◆ **YOUR TASK**
Using the string "diamond" as the key, pull each matching line out of the records below.

──────── RECORDS SUPPLIED ────────

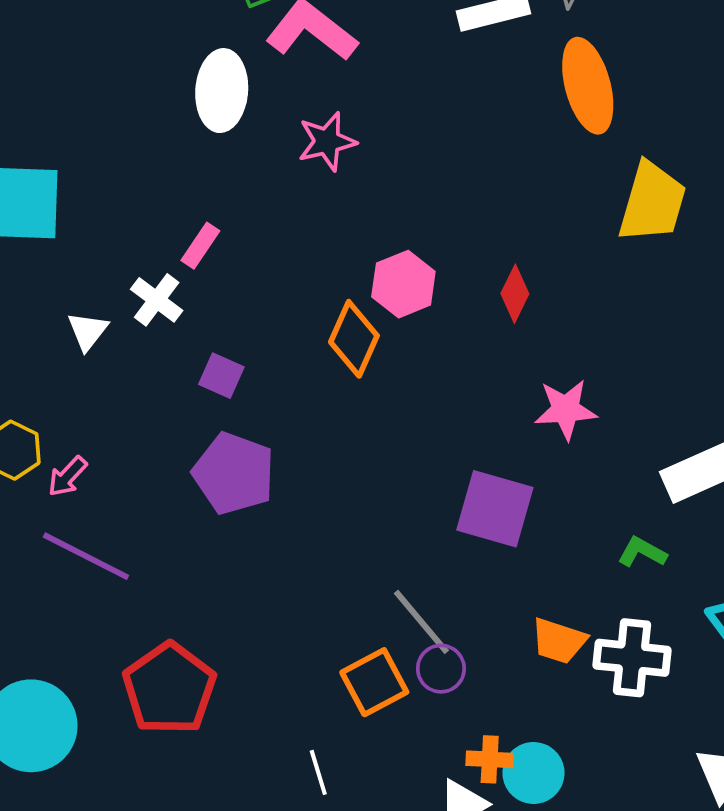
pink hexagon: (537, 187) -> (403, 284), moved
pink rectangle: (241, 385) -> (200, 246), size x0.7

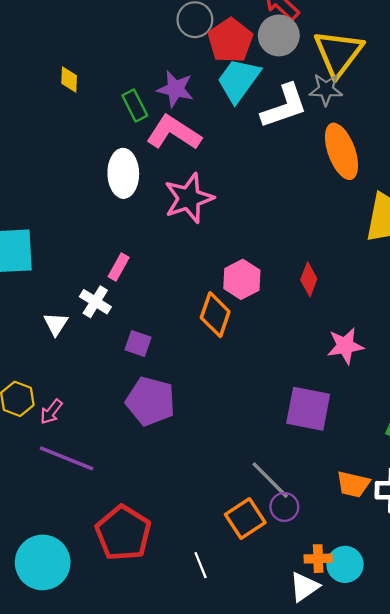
pink star: (327, 141) -> (189, 198), size x1.4
white line: (318, 772) -> (201, 565), moved

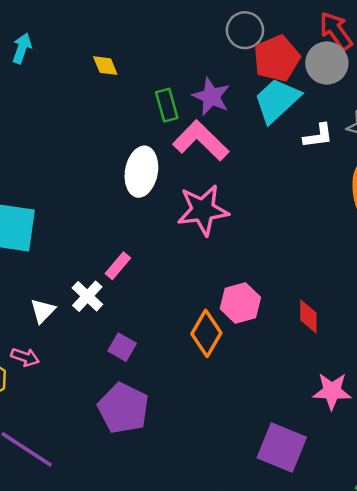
yellow diamond: (69, 79) -> (105, 66), turned -36
white L-shape: (284, 106) -> (318, 136), size x0.6
red diamond: (309, 279) -> (308, 316), turned -32
pink arrow: (51, 412) -> (25, 357), moved, turned -120

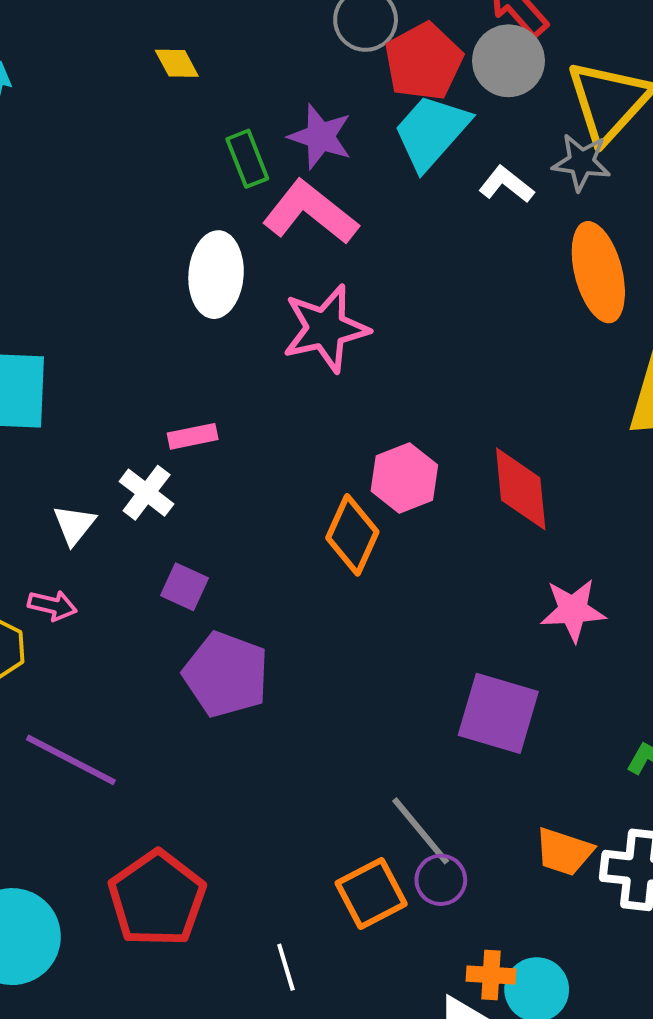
yellow diamond: (105, 66) -> (177, 63), moved
white L-shape: (318, 136) -> (506, 184), turned -128
pink rectangle: (118, 266) -> (193, 436), turned 44
red diamond: (308, 316) -> (521, 489), size x1.5
purple square: (122, 347) -> (184, 587), moved

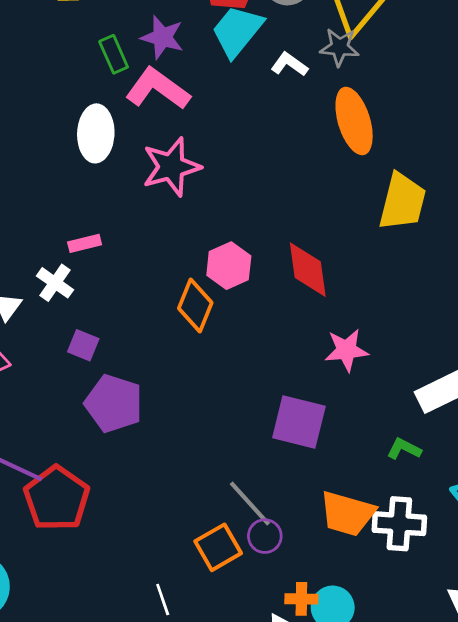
orange trapezoid: (564, 852) -> (347, 514), size x1.4
red pentagon: (157, 899) -> (57, 498), moved

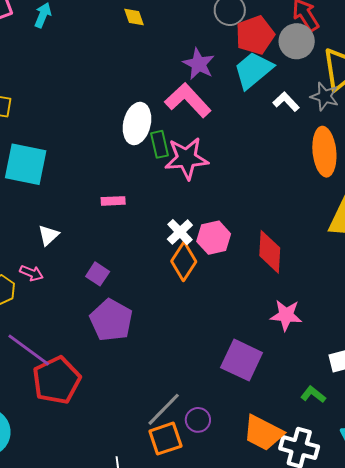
green rectangle: (114, 54) -> (160, 144), moved
white cross: (55, 283) -> (180, 232), moved
gray line: (250, 504) -> (164, 409), moved, turned 75
purple circle: (265, 536) -> (198, 420), moved

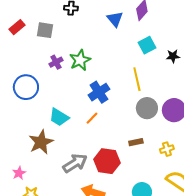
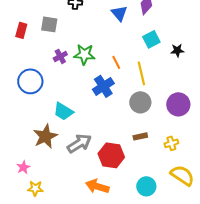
red rectangle: (17, 27) -> (21, 30), moved, turned -35
green star: (80, 60) -> (84, 54), turned 30
gray circle: (147, 108) -> (140, 102), moved
orange line: (92, 118) -> (116, 62), moved, turned -72
gray arrow: (75, 163) -> (79, 143), moved

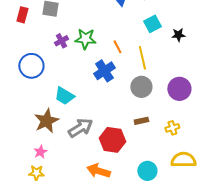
pink star: (23, 167) -> (40, 152), moved
yellow semicircle: (182, 175) -> (183, 160), turned -35

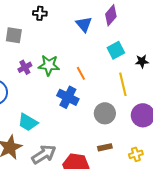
yellow line: (142, 58) -> (123, 84), moved
blue cross: (104, 71) -> (68, 97), turned -30

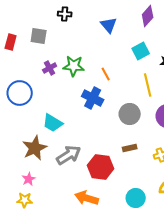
purple diamond: (111, 15) -> (148, 16), moved

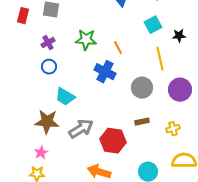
purple cross: (50, 68) -> (48, 43), moved
blue circle: (20, 93) -> (49, 67), moved, size x0.6
brown star: (35, 148) -> (47, 122), turned 30

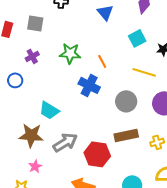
yellow line: (160, 59) -> (144, 72), turned -60
blue circle: (49, 67) -> (15, 80), moved
brown rectangle: (142, 122) -> (126, 135), size x1.6
pink star: (41, 153) -> (35, 166), moved

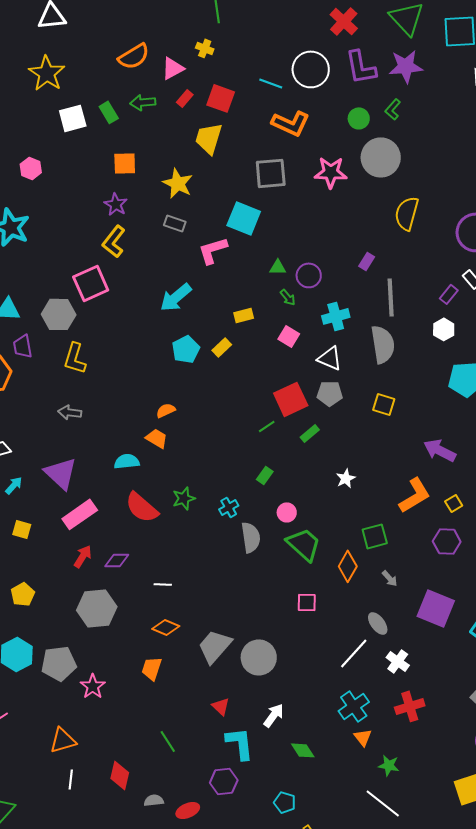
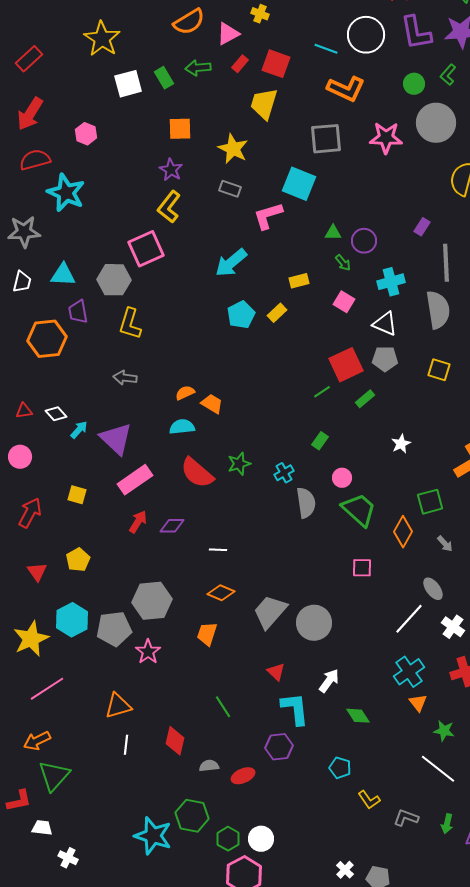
orange semicircle: (166, 410) -> (185, 393), moved
cyan arrow: (14, 485) -> (79, 430), moved
gray hexagon: (97, 608) -> (152, 601), moved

────────

◆ **WRITTEN SOLUTION**
yellow diamond: (69, 79) -> (105, 66), turned -36
red diamond: (309, 279) -> (308, 316), turned -32
yellow diamond: (105, 66) -> (177, 63), moved
red diamond: (308, 316) -> (521, 489), size x1.5
purple diamond: (111, 15) -> (148, 16), moved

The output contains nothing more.